(WHAT TO WORK ON): Retype the following data exactly, but leave its pictures out.

(PROVIDED DATA):
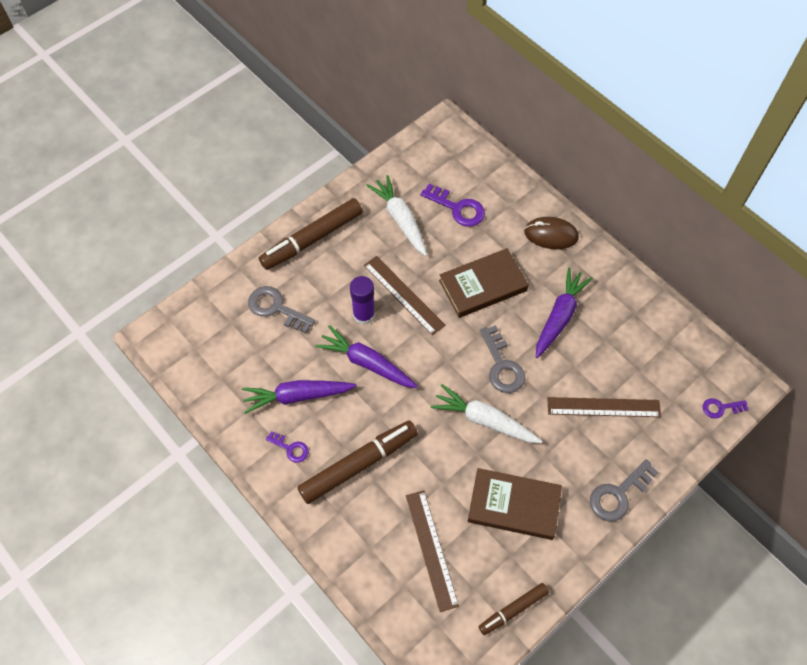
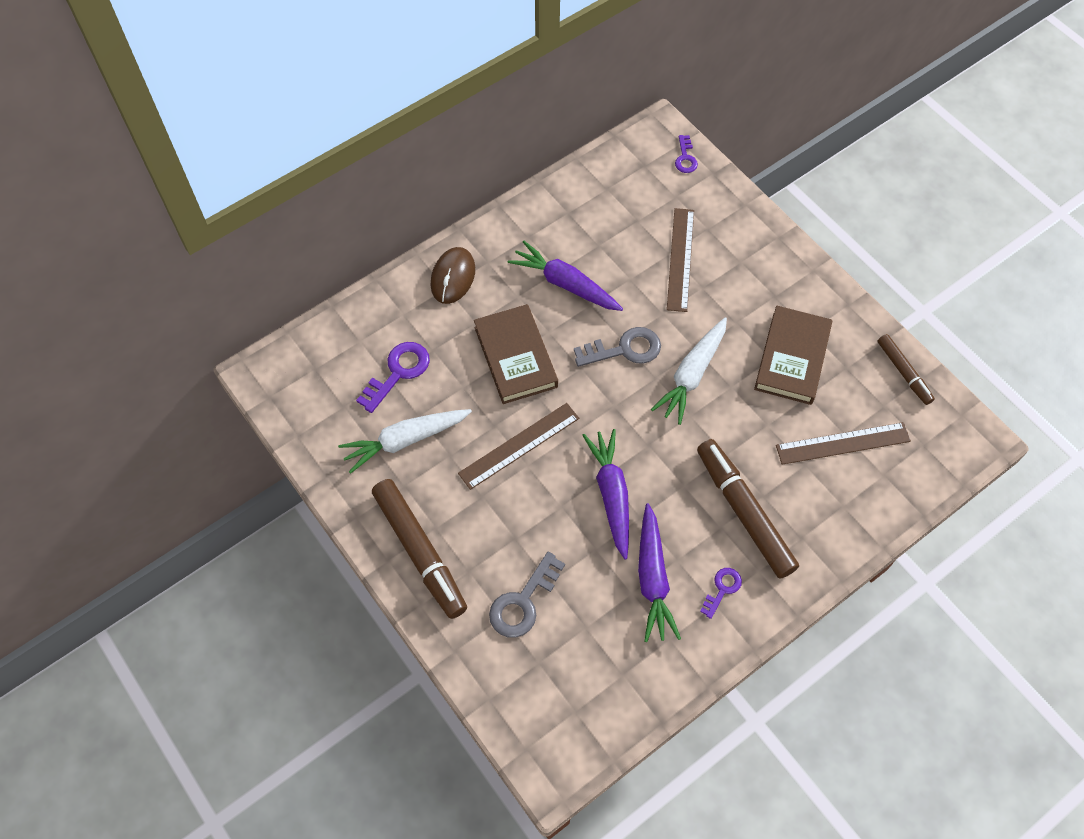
camera: 85 degrees left, 0 degrees up
(364, 315) = (543, 494): purple glue stick -> none
(367, 363) = (611, 494): purple carrot -> purple carrot turned 135 degrees clockwise
(618, 494) = (779, 261): grey key -> none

(FINISHED EXERCISE):
camera: 85 degrees left, 0 degrees up
(364, 315) = (543, 494): purple glue stick -> none
(367, 363) = (611, 494): purple carrot -> purple carrot turned 135 degrees clockwise
(618, 494) = (779, 261): grey key -> none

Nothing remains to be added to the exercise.